> PROBLEM REQUIREMENTS:
Make an exact copy of the records, leaving out the images.

> SUPPLIED INFORMATION:
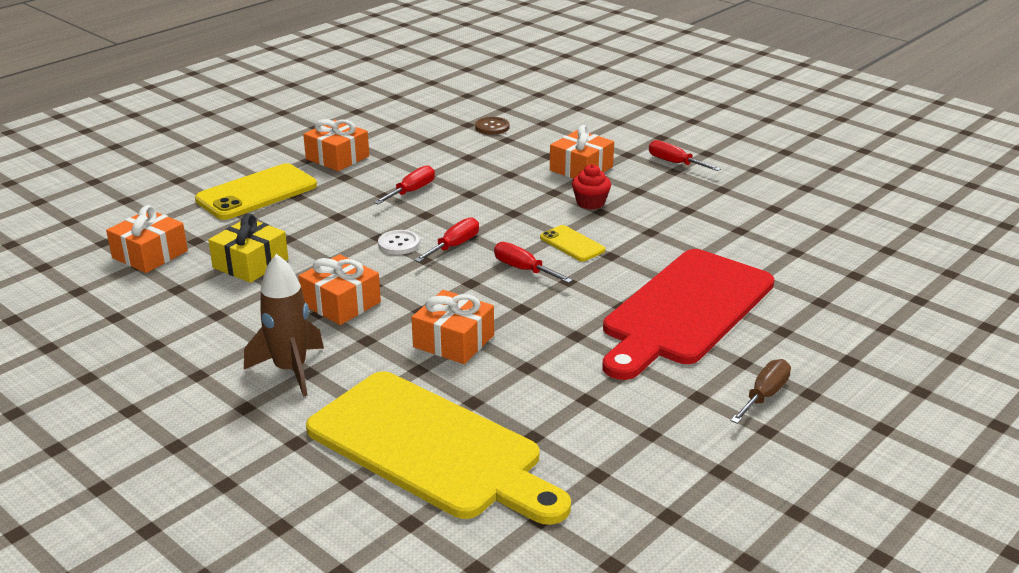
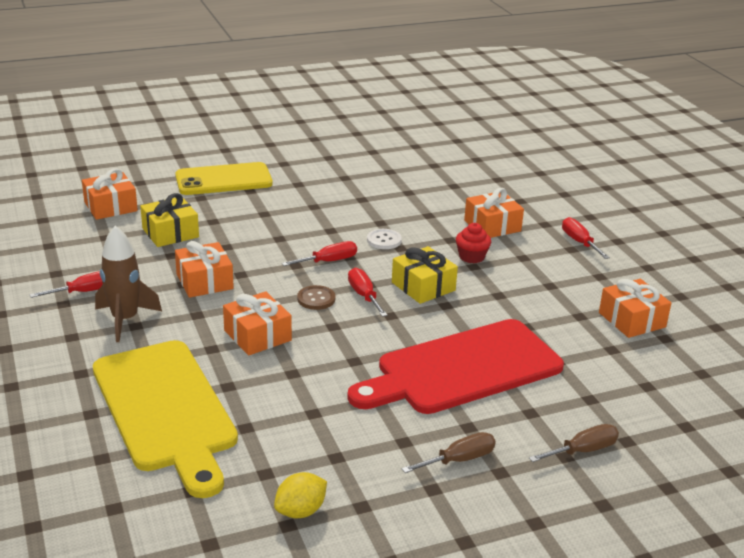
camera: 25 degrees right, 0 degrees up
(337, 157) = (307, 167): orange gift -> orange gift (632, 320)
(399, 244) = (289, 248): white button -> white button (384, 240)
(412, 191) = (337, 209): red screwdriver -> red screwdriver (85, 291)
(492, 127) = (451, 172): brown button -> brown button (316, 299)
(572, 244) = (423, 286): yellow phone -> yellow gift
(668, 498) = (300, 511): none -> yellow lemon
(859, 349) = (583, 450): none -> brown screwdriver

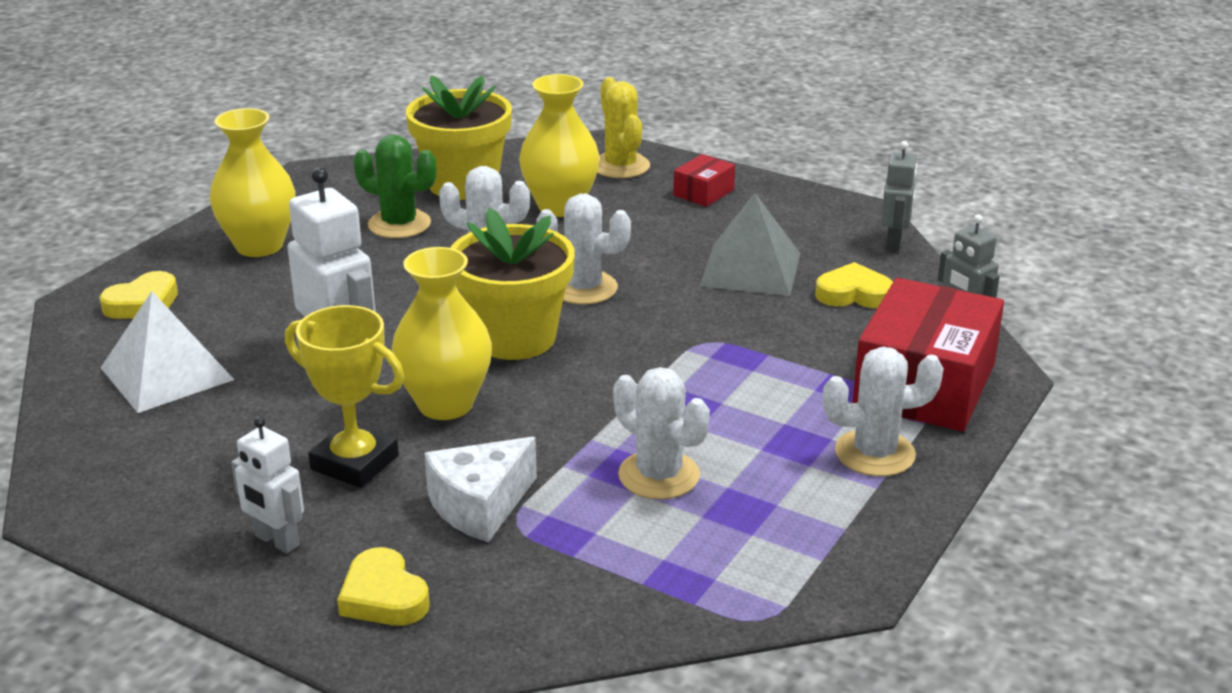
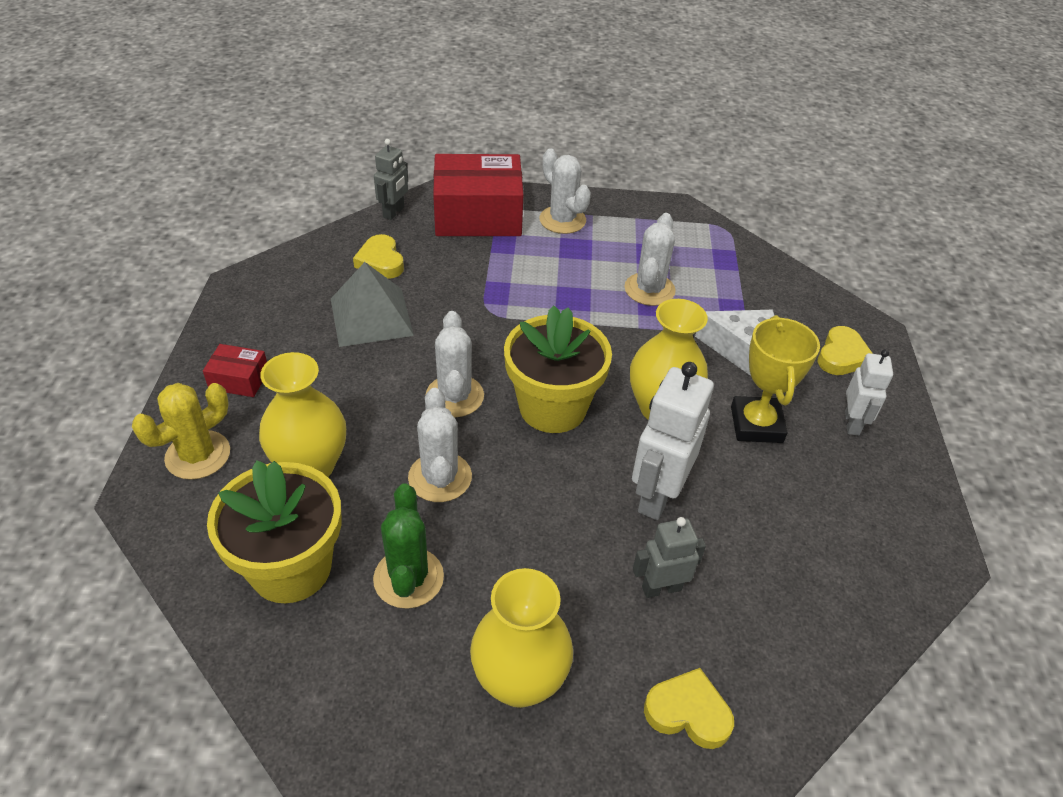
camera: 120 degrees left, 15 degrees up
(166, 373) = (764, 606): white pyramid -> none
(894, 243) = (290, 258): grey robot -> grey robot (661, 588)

> SOLUTION FOR THIS TASK:
camera: 25 degrees right, 0 degrees up
(337, 157) = (307, 167): orange gift -> orange gift (632, 320)
(399, 244) = (289, 248): white button -> white button (384, 240)
(412, 191) = (337, 209): red screwdriver -> red screwdriver (85, 291)
(492, 127) = (451, 172): brown button -> brown button (316, 299)
(572, 244) = (423, 286): yellow phone -> yellow gift
(668, 498) = (300, 511): none -> yellow lemon
(859, 349) = (583, 450): none -> brown screwdriver

camera: 120 degrees left, 15 degrees up
(166, 373) = (764, 606): white pyramid -> none
(894, 243) = (290, 258): grey robot -> grey robot (661, 588)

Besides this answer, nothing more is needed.